↓

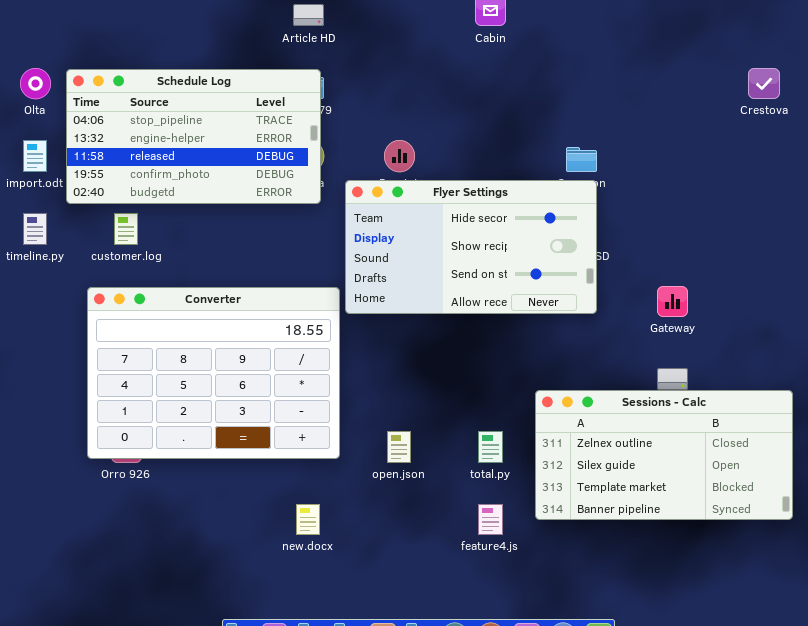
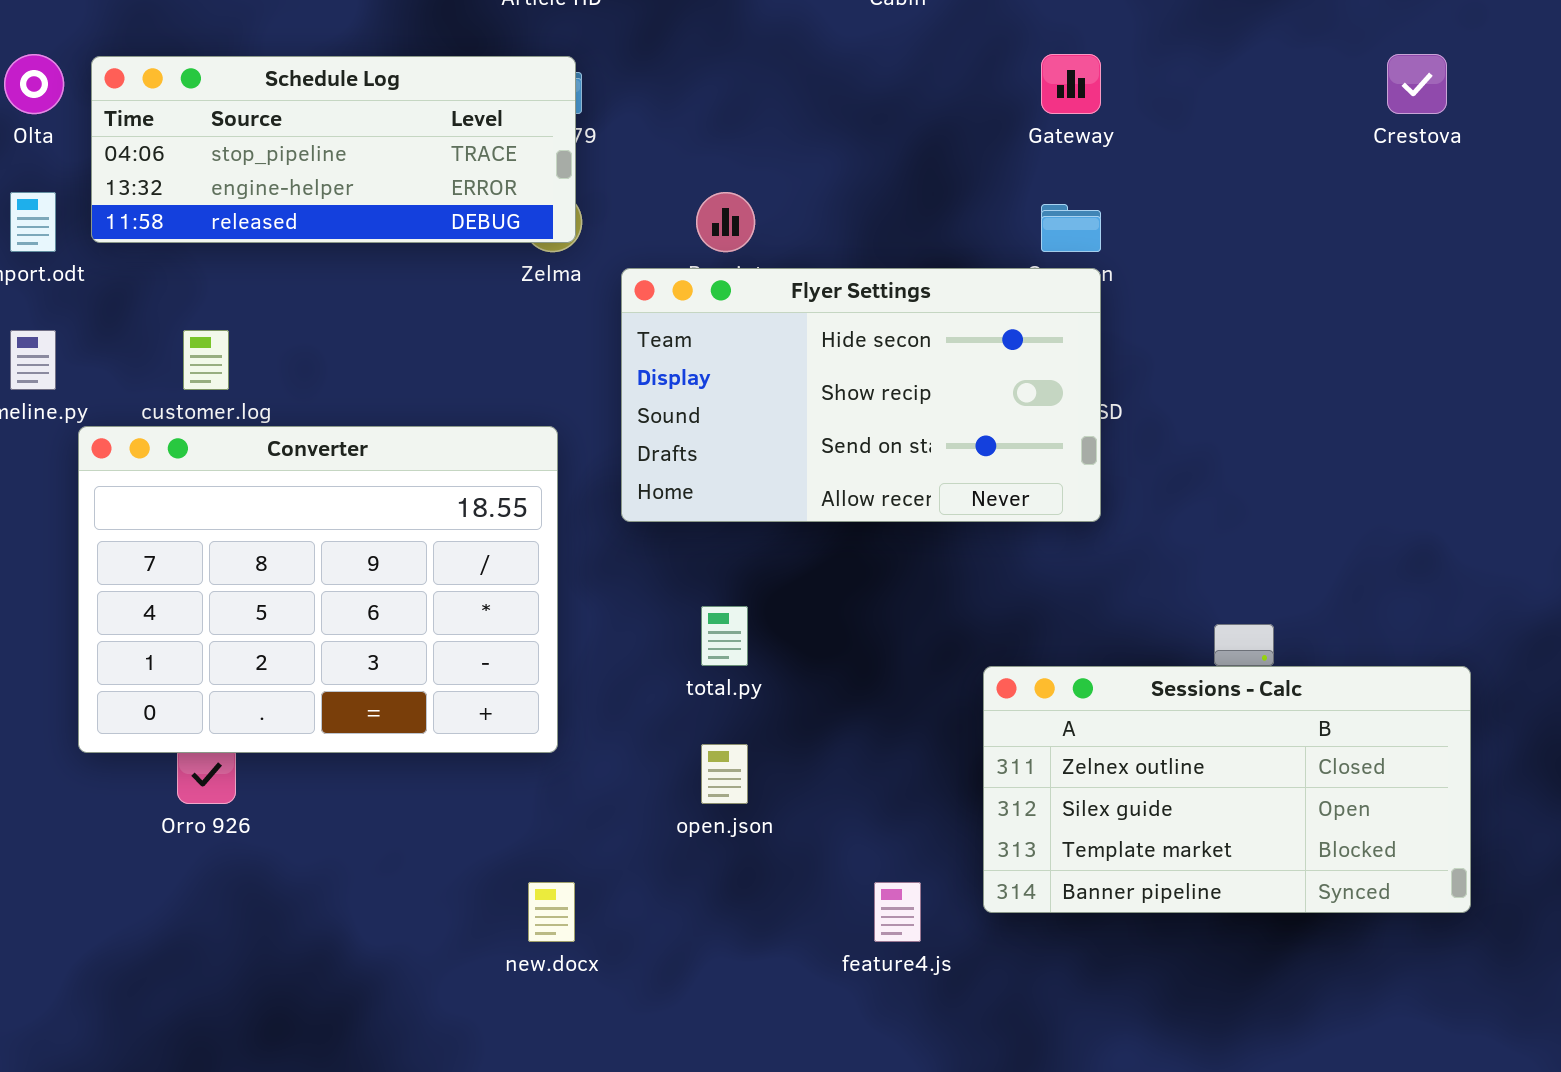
Schedule Log: [66,69,321,204] -> [91,56,576,243], resized
Gateway: [657,286,688,317] -> [1041,54,1101,114], moved
Converter: [87,287,340,459] -> [78,426,558,753], moved
total.py: [478,431,503,463] -> [701,606,748,666], moved

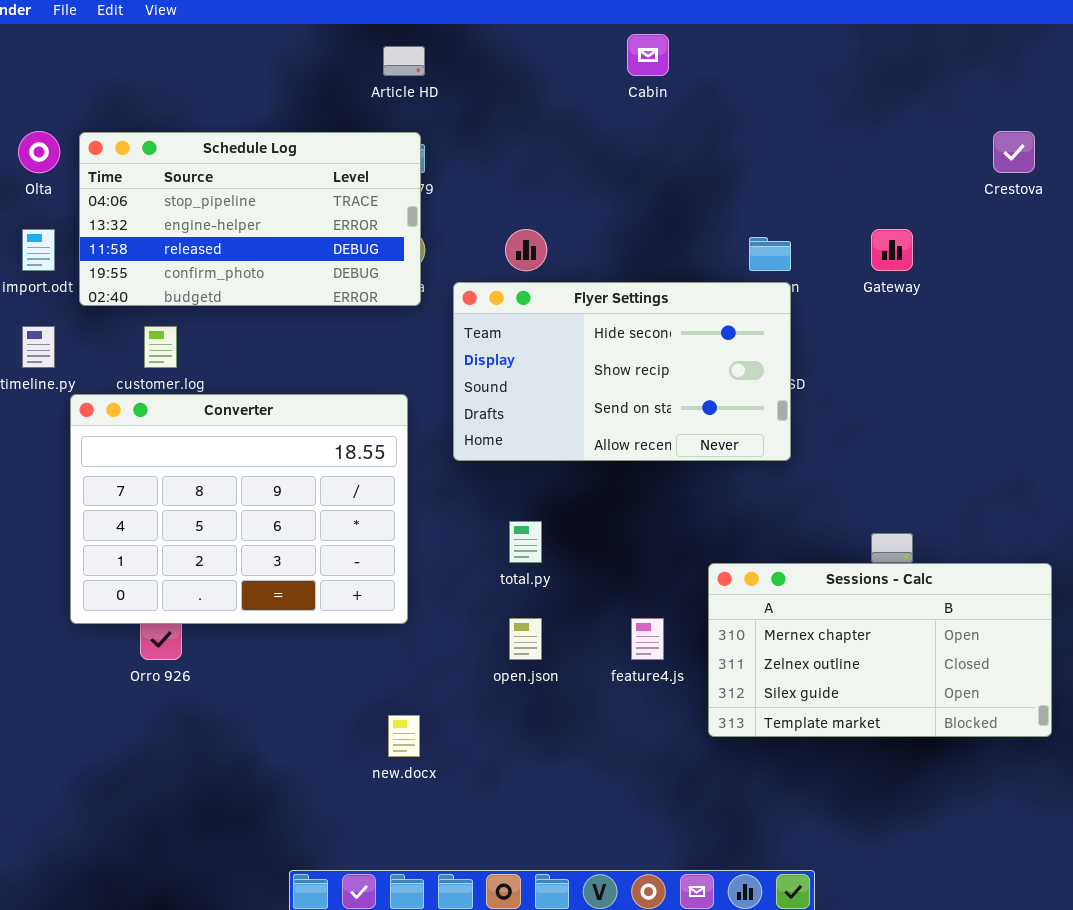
Gateway: [1041,54,1101,114] -> [871,229,913,271], moved
Schedule Log: [91,56,576,243] -> [79,132,421,306], resized
Sessions - Calc: [983,666,1471,913] -> [708,563,1052,737], scrolled up 1 row
feature4.js: [874,882,921,942] -> [631,618,664,660], moved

↑

Scan the listing for the string "moved", then copy every line where it appears.

Gateway: [657,286,688,317] -> [1041,54,1101,114], moved
Converter: [87,287,340,459] -> [78,426,558,753], moved
total.py: [478,431,503,463] -> [701,606,748,666], moved
Gateway: [1041,54,1101,114] -> [871,229,913,271], moved
feature4.js: [874,882,921,942] -> [631,618,664,660], moved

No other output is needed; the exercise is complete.